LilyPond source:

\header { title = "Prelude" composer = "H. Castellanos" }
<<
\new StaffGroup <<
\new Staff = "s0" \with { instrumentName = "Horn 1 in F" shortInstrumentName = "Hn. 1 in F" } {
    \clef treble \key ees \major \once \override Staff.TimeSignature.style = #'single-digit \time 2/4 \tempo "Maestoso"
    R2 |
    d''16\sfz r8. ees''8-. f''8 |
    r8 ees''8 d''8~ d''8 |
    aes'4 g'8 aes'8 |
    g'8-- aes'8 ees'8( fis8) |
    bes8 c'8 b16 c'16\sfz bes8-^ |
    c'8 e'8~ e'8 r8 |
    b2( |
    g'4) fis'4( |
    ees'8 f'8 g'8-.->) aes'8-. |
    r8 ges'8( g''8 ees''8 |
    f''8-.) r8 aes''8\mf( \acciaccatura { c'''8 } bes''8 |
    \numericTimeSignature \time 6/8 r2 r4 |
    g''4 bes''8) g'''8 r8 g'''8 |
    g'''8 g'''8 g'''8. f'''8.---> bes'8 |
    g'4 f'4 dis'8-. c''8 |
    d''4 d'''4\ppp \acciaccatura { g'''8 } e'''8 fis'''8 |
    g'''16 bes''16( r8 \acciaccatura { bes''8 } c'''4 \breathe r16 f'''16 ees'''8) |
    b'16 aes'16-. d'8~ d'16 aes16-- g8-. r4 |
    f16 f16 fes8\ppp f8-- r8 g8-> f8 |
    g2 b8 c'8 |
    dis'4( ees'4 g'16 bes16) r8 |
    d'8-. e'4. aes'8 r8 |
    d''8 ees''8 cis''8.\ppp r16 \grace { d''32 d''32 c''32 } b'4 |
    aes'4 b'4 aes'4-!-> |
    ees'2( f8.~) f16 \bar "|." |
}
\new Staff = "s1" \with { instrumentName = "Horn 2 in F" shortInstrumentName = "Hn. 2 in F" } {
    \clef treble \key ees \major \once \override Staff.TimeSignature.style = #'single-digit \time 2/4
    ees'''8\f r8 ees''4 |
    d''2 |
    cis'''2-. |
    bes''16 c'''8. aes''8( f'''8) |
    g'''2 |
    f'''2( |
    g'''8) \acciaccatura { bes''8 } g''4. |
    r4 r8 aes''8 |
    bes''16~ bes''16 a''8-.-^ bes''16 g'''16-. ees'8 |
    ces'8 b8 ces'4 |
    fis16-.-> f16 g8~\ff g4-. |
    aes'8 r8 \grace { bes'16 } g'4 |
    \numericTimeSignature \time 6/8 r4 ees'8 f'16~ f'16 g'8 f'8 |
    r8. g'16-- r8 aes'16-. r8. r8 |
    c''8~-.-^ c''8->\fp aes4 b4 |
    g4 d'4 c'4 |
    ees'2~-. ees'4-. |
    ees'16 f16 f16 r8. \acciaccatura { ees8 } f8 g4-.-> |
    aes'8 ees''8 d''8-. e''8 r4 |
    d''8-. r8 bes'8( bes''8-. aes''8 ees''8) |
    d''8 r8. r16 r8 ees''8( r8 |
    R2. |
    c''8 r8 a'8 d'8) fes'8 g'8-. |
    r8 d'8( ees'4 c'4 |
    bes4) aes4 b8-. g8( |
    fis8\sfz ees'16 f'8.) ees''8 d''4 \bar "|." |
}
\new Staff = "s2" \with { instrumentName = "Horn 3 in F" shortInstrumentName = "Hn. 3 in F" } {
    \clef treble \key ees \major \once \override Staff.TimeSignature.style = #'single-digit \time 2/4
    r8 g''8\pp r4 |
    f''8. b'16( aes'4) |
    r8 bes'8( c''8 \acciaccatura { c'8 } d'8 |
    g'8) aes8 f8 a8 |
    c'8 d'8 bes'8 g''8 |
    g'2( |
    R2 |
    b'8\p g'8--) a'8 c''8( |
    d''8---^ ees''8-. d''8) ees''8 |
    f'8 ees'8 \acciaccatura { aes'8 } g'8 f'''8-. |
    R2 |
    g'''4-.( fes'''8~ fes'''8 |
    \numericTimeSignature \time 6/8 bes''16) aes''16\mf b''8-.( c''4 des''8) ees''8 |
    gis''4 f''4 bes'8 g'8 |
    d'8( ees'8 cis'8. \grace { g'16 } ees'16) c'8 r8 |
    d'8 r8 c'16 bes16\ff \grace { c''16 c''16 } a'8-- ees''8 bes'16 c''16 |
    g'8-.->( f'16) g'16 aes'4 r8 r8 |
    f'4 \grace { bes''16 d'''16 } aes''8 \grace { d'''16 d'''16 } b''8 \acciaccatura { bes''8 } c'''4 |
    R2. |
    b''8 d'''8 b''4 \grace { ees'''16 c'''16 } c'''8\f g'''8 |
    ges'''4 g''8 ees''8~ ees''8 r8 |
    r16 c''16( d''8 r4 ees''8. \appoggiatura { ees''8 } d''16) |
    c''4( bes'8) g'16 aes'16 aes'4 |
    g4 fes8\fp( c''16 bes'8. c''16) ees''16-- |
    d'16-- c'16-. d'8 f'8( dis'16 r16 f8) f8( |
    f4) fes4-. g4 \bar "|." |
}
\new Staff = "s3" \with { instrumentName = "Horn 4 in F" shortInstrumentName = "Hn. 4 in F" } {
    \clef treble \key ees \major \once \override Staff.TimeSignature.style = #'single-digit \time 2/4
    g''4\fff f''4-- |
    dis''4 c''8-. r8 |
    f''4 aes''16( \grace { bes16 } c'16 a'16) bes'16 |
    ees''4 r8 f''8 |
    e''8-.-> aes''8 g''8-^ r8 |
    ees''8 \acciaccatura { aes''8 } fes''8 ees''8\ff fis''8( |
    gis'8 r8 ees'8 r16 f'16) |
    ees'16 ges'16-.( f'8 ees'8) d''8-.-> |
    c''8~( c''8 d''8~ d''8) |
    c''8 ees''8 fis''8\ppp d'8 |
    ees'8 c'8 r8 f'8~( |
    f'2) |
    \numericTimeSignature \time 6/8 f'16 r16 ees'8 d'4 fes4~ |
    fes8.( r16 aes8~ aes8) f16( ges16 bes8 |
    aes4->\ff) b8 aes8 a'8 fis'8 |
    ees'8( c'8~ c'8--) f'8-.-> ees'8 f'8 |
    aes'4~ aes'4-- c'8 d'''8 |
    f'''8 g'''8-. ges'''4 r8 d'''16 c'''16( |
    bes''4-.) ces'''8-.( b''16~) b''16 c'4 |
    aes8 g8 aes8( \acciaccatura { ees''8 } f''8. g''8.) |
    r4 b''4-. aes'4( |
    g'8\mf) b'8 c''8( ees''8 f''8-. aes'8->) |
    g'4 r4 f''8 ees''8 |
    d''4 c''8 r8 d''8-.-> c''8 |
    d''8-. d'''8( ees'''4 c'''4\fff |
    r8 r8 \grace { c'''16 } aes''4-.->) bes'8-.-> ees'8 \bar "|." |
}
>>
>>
* * *
#### [What to do]
Find each line in the data above that contains the string "with", and copy those lines out in full.

#### [Exercise response]
\new Staff = "s0" \with { instrumentName = "Horn 1 in F" shortInstrumentName = "Hn. 1 in F" } {
\new Staff = "s1" \with { instrumentName = "Horn 2 in F" shortInstrumentName = "Hn. 2 in F" } {
\new Staff = "s2" \with { instrumentName = "Horn 3 in F" shortInstrumentName = "Hn. 3 in F" } {
\new Staff = "s3" \with { instrumentName = "Horn 4 in F" shortInstrumentName = "Hn. 4 in F" } {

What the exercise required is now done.